____ Records supplied

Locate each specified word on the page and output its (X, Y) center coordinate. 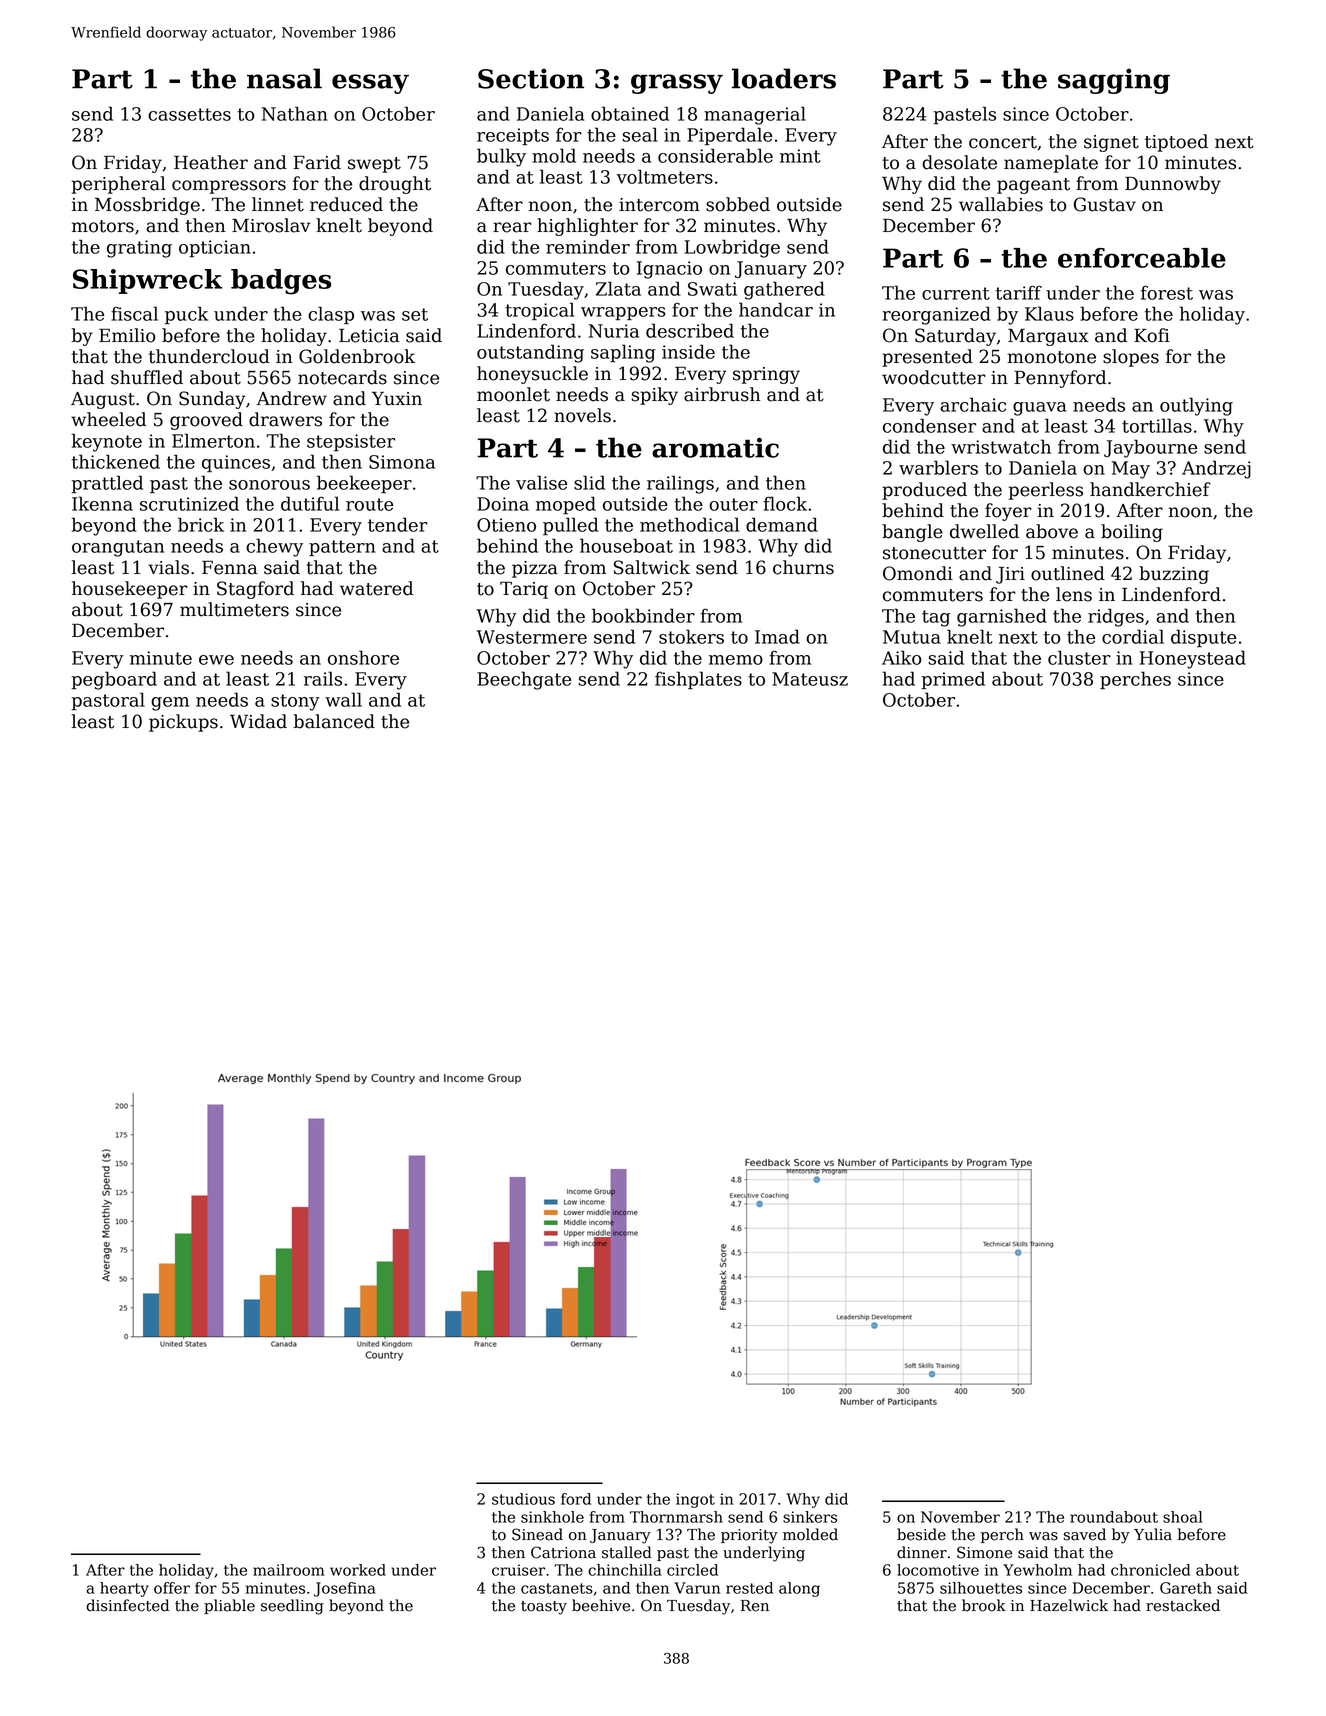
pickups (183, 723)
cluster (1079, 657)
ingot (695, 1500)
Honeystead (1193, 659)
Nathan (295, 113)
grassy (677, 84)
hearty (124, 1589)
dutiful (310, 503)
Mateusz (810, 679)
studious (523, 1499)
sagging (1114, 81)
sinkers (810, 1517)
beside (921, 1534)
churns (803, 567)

________

Problem to work on
Please rewrite every line of the listing above, the first line too, shifting each coordinate pair by adding 33 to both of its numbers. Leave the picture out.

Task response
Locate each specified word on the page and output its (X, Y) center coordinate. 
pickups (216, 756)
cluster (1112, 690)
ingot (728, 1533)
Honeystead (1226, 692)
Nathan (328, 146)
grassy (710, 117)
hearty (157, 1622)
dutiful (343, 536)
Mateusz (843, 712)
studious (556, 1532)
sagging (1147, 114)
sinkers (843, 1550)
beside (954, 1567)
churns (836, 600)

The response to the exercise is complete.